- Opening Delimiter -
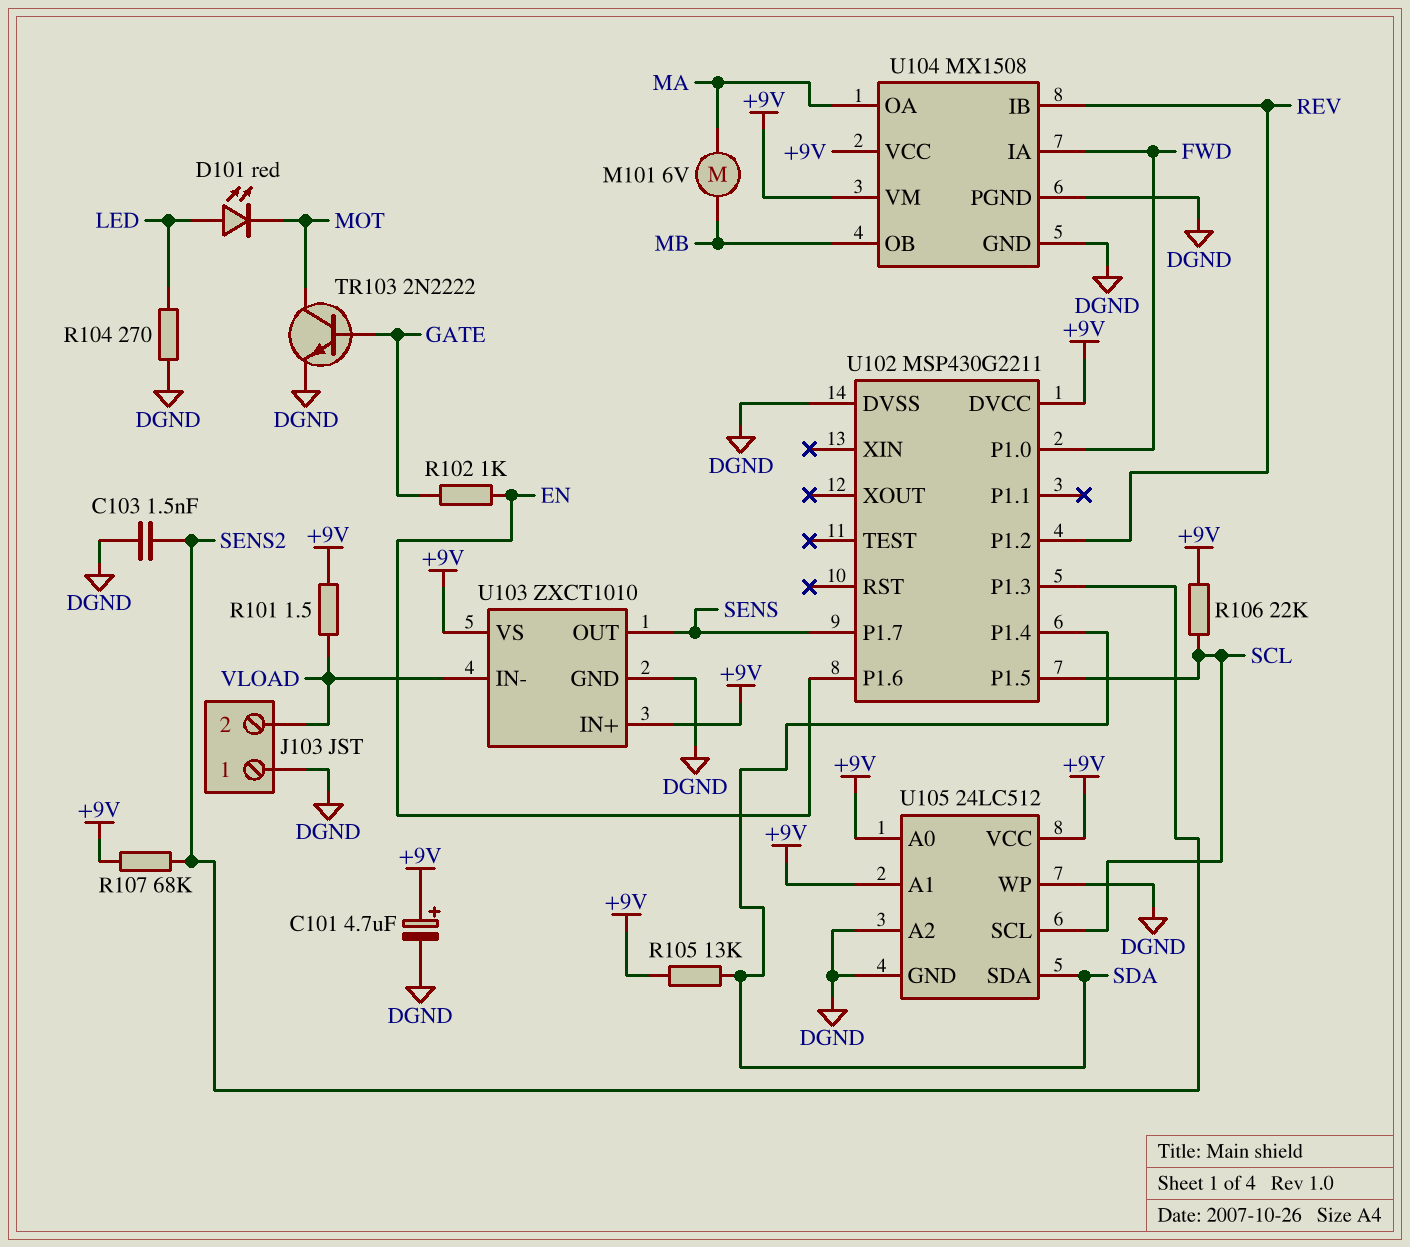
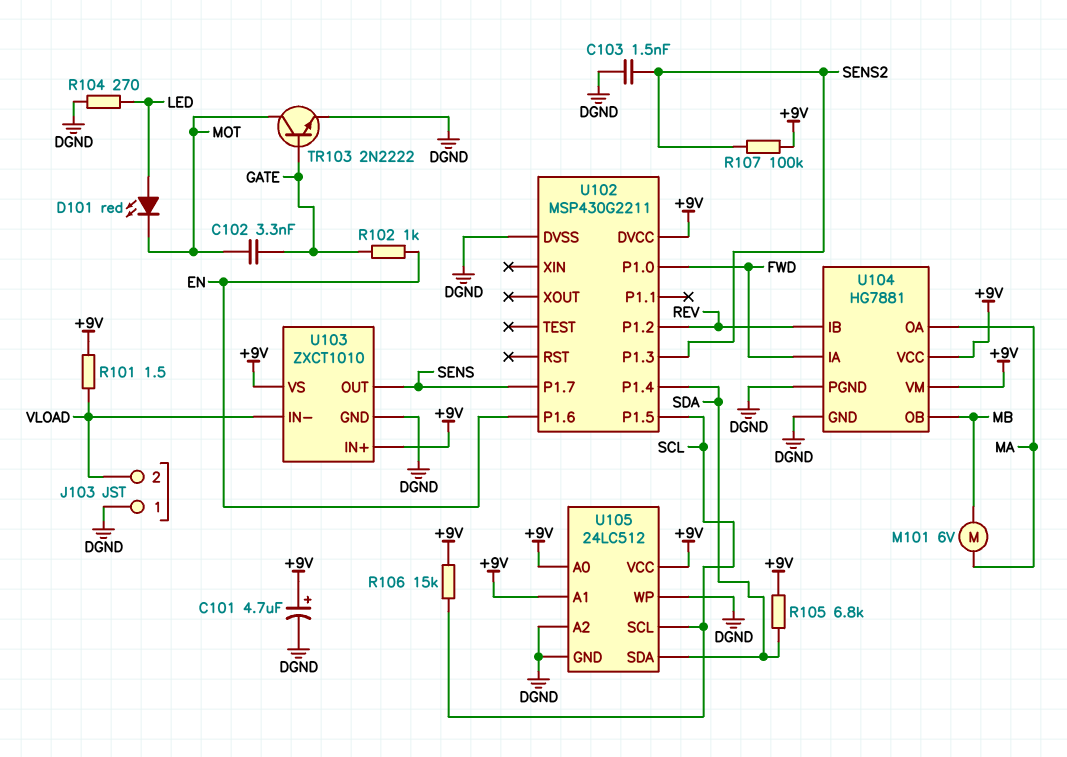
C102: none -> 3.3nF (GATE, MOT)
R105: 13k (+9V, SDA) -> 6.8k (+9V, SDA)
R106: 22k (+9V, SCL) -> 15k (+9V, SCL)
R107: 68k (+9V, SENS2) -> 100k (+9V, SENS2)
U104: MX1508 -> HG7881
- Closing Delimiter -
WHAT NEEDS TO BE DONE —
Everything in the listing except the pictures must come back exactly as written.

ANSWER TO THE EXERCISE —
C102: none -> 3.3nF (GATE, MOT)
R105: 13k (+9V, SDA) -> 6.8k (+9V, SDA)
R106: 22k (+9V, SCL) -> 15k (+9V, SCL)
R107: 68k (+9V, SENS2) -> 100k (+9V, SENS2)
U104: MX1508 -> HG7881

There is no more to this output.